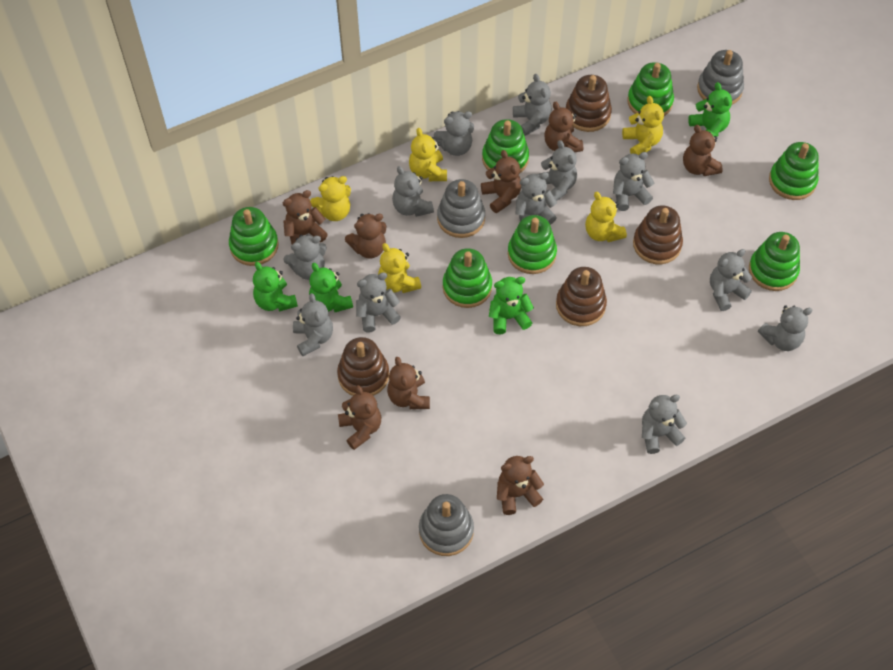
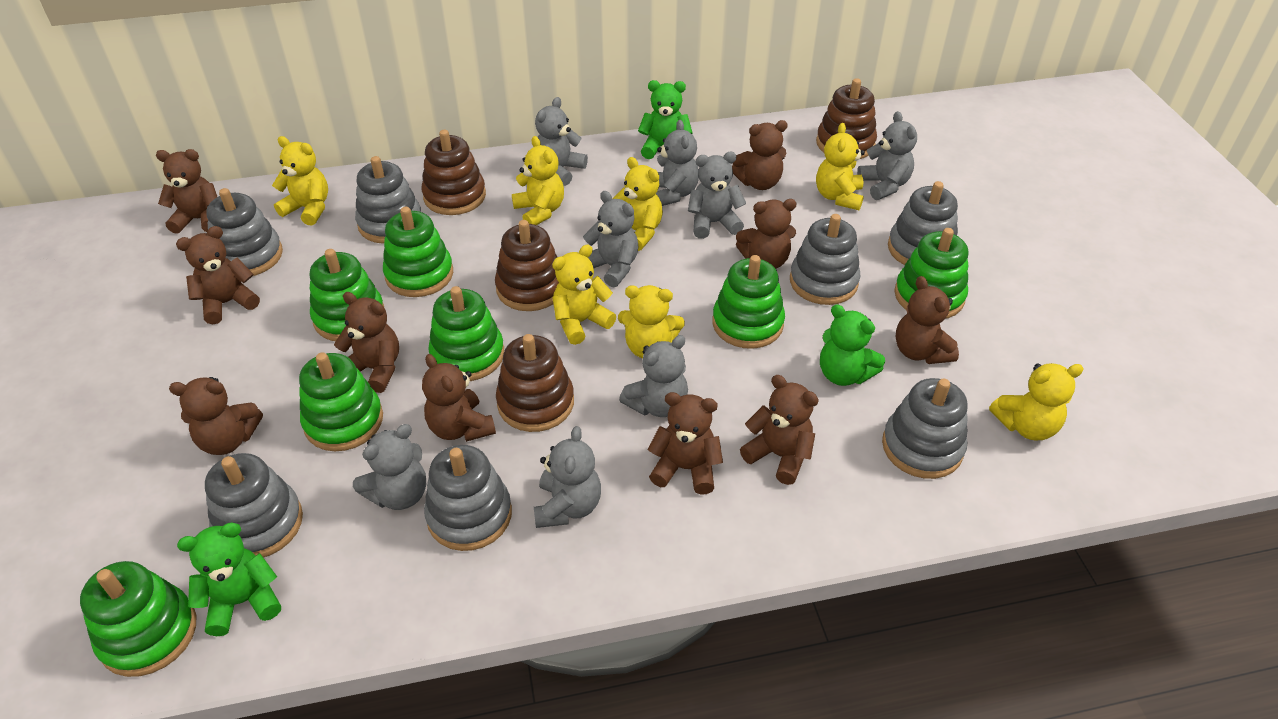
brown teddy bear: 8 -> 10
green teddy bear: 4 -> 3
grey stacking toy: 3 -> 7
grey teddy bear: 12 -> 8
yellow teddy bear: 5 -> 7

__________

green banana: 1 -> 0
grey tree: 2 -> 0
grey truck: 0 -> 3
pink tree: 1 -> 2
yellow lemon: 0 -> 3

__________

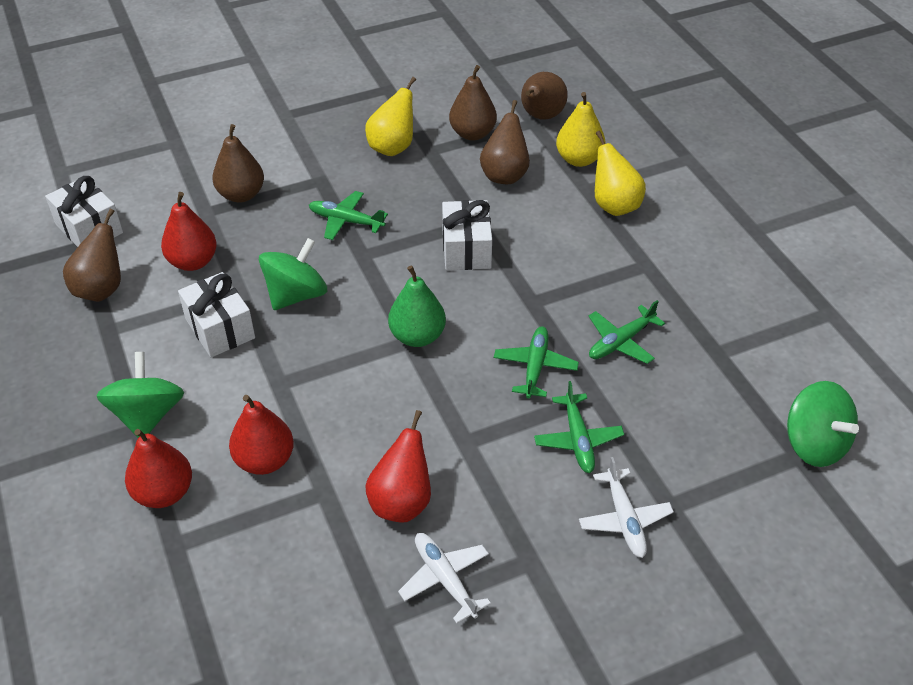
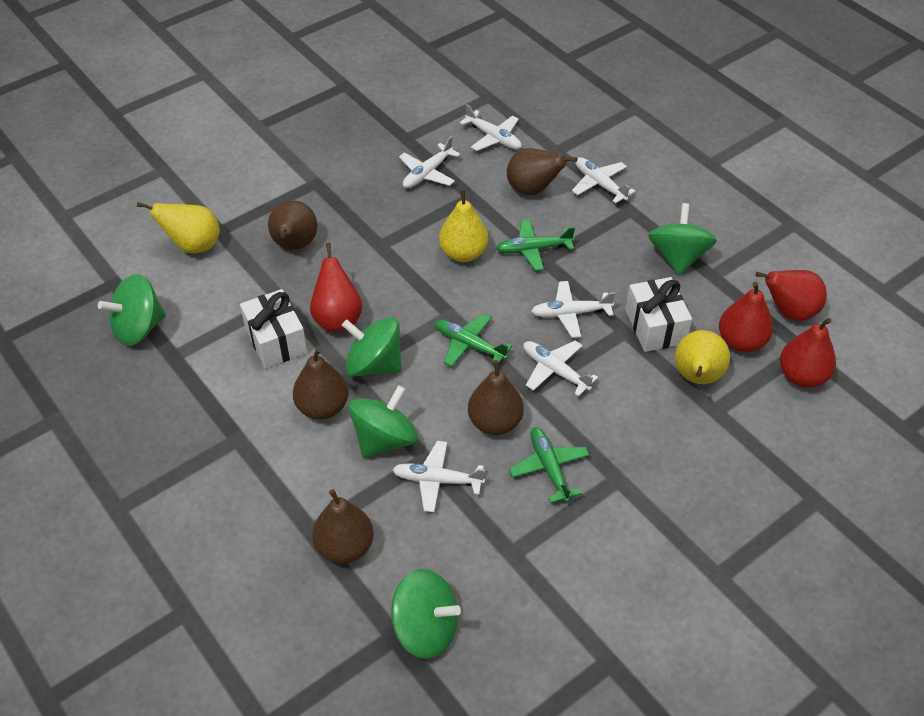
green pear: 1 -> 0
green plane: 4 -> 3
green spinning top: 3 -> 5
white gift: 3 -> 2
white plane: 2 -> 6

__________

◆ **WORK ITEM**
Among the records, count every line where "grey" appears. Reply with the total alone.

◆ **SOLVED PROBLEM**
4